> **What the exercise asks**: Only the text belongs in the copy: repeat each record exactly, without pictures.

> **Data section**:
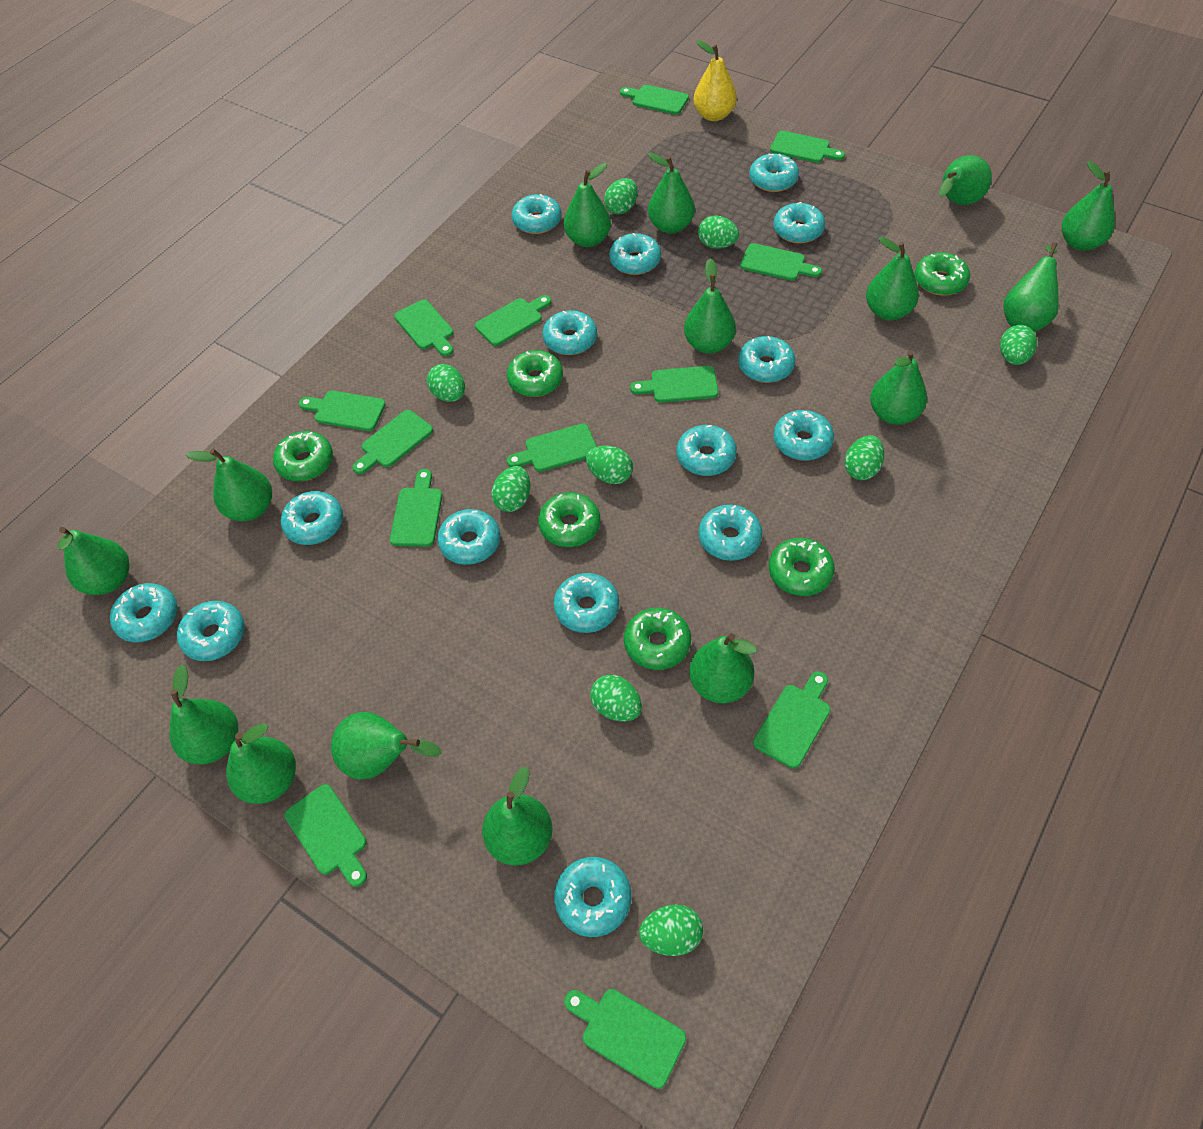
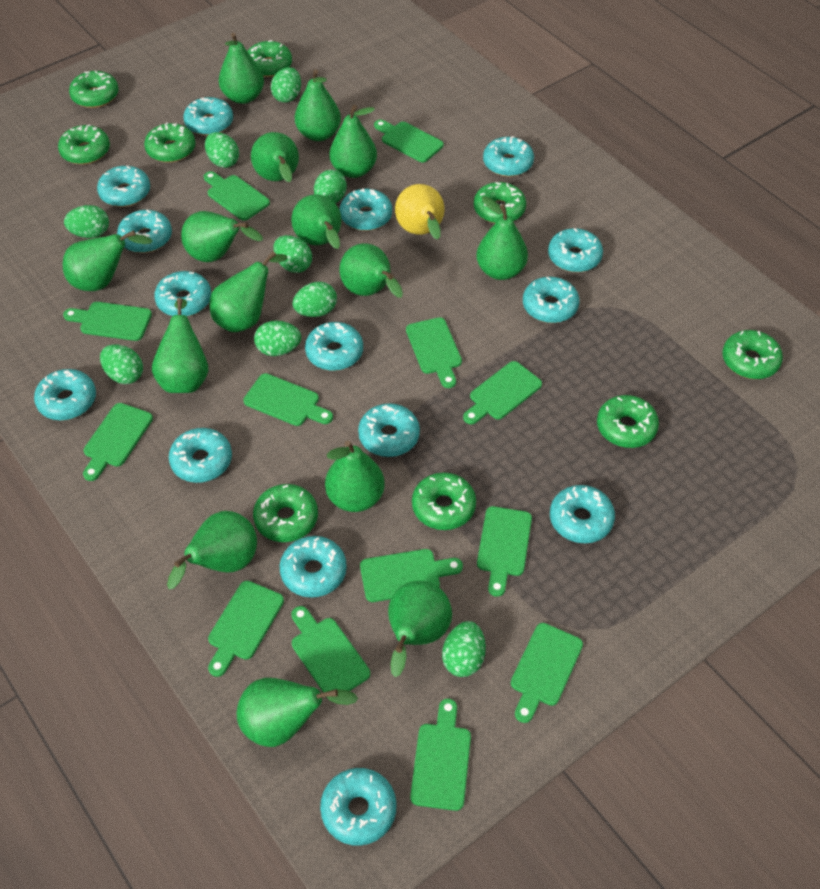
green donut: 6 -> 9

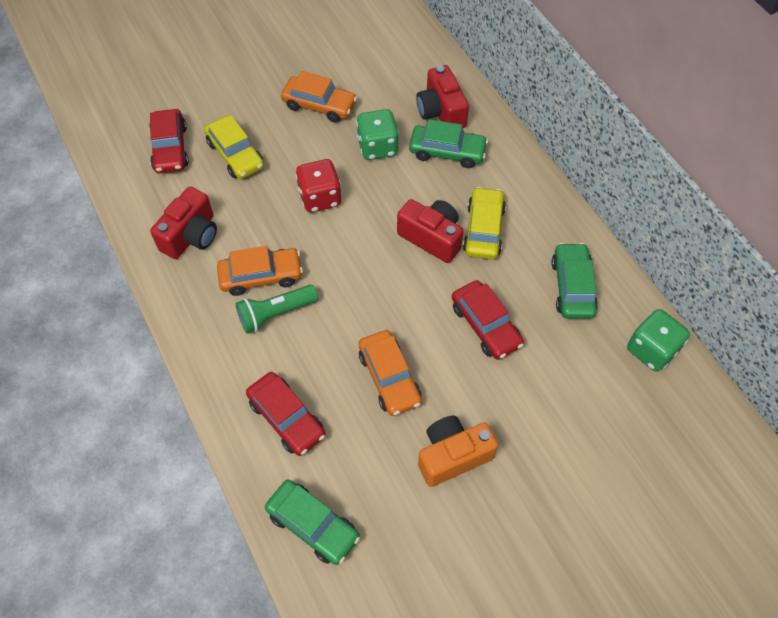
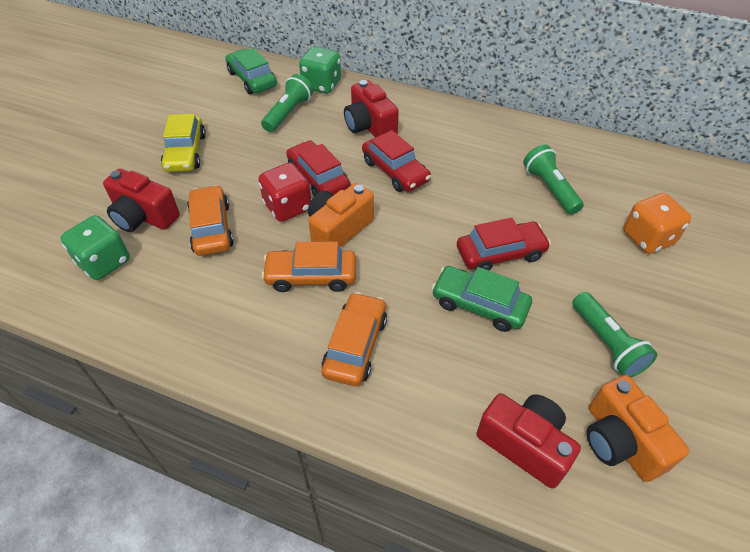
green car: 3 -> 2
green flashlight: 1 -> 3
orange camera: 1 -> 2
orange dice: 0 -> 1
yellow car: 2 -> 1

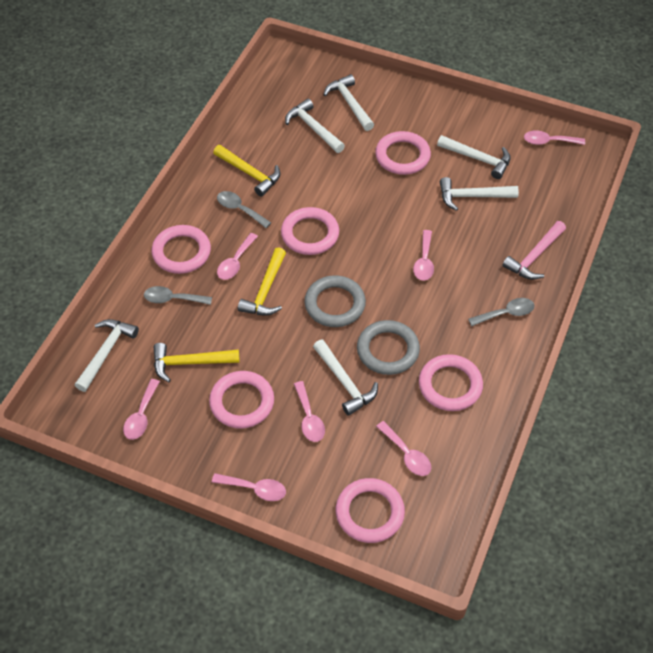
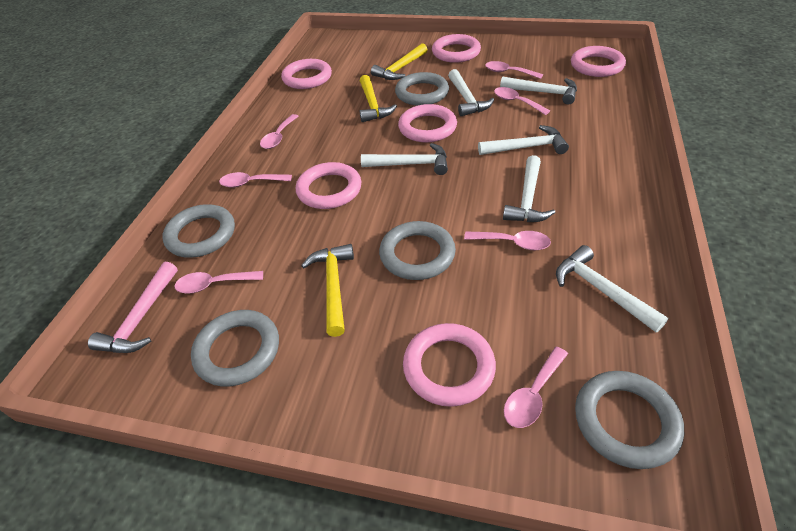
grey ring: 2 -> 5
grey spoon: 3 -> 0

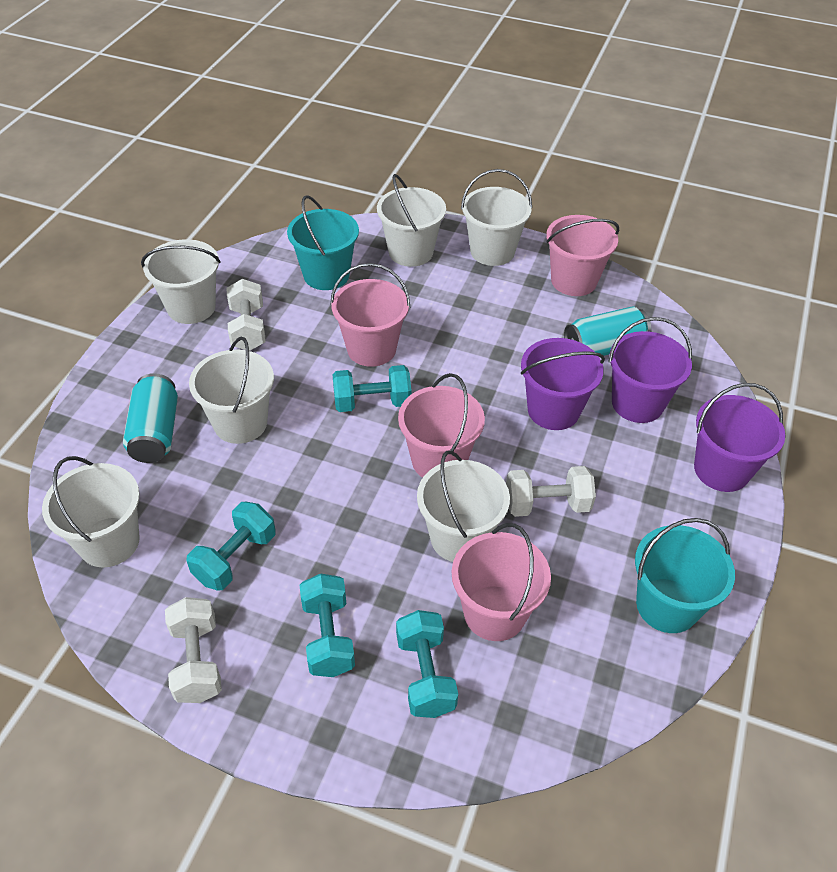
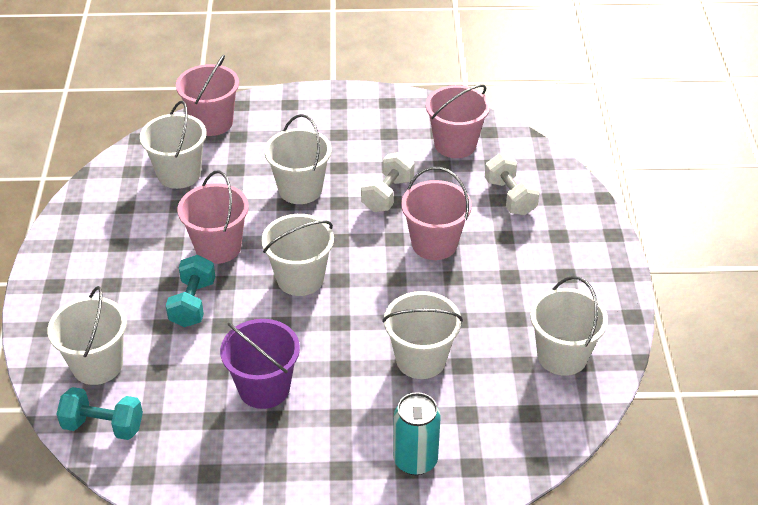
purple bucket: 3 -> 1
turquoise bucket: 2 -> 0
turquoise can: 2 -> 1
turquoise dumbbell: 4 -> 2
white dumbbell: 3 -> 2

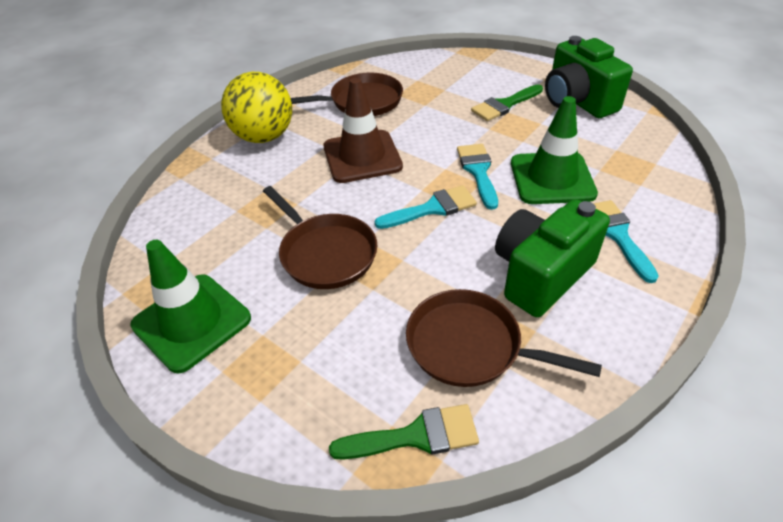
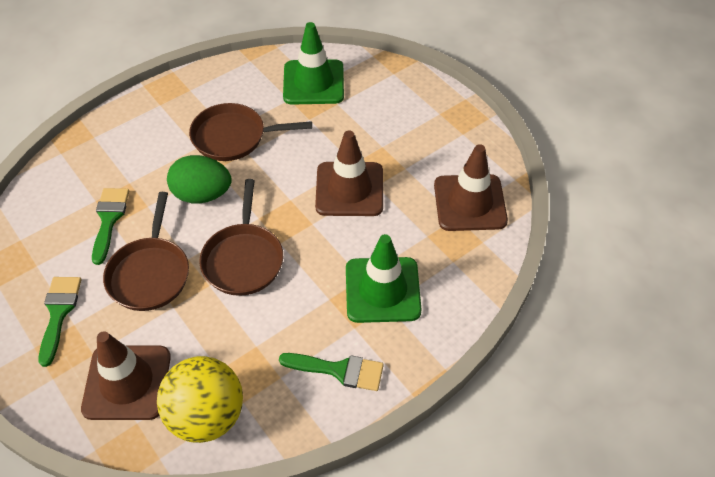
brown traffic cone: 1 -> 3
green brush: 2 -> 3
green camera: 2 -> 0
green egg: 0 -> 1
turquoise brush: 3 -> 0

> **Answer space**:
green donut: 6 -> 9

green car: 3 -> 2
green flashlight: 1 -> 3
orange camera: 1 -> 2
orange dice: 0 -> 1
yellow car: 2 -> 1

grey ring: 2 -> 5
grey spoon: 3 -> 0

purple bucket: 3 -> 1
turquoise bucket: 2 -> 0
turquoise can: 2 -> 1
turquoise dumbbell: 4 -> 2
white dumbbell: 3 -> 2

brown traffic cone: 1 -> 3
green brush: 2 -> 3
green camera: 2 -> 0
green egg: 0 -> 1
turquoise brush: 3 -> 0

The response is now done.